> About this task:
Give back each entry unchanged, minus pictures.

> Provided records:
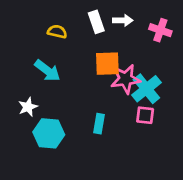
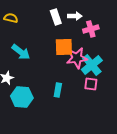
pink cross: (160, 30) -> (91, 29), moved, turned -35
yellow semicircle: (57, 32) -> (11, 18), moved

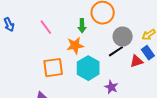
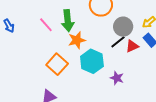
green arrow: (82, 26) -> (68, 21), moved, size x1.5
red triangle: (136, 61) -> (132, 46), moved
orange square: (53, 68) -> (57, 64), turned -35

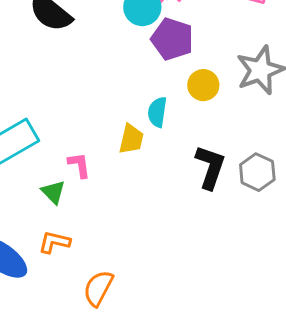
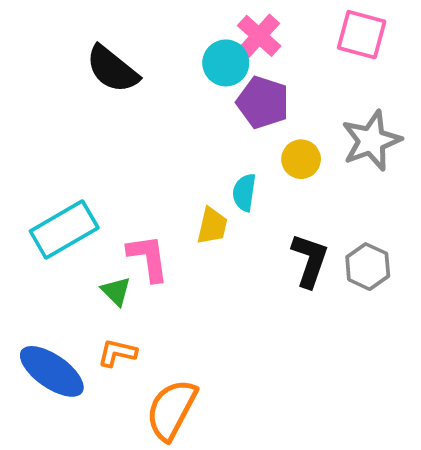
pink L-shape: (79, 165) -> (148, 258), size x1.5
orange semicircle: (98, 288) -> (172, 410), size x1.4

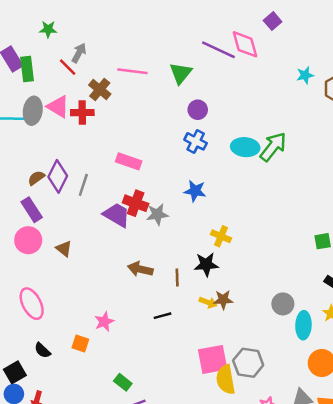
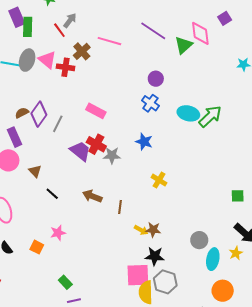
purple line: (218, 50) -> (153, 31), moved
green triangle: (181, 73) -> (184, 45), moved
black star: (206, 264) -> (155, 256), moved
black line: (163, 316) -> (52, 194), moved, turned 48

> Solution to this exercise:
pink cross: (160, 30) -> (91, 29), moved, turned -35
yellow semicircle: (57, 32) -> (11, 18), moved

green arrow: (82, 26) -> (68, 21), moved, size x1.5
red triangle: (136, 61) -> (132, 46), moved
orange square: (53, 68) -> (57, 64), turned -35

pink L-shape: (79, 165) -> (148, 258), size x1.5
orange semicircle: (98, 288) -> (172, 410), size x1.4

purple line: (218, 50) -> (153, 31), moved
green triangle: (181, 73) -> (184, 45), moved
black star: (206, 264) -> (155, 256), moved
black line: (163, 316) -> (52, 194), moved, turned 48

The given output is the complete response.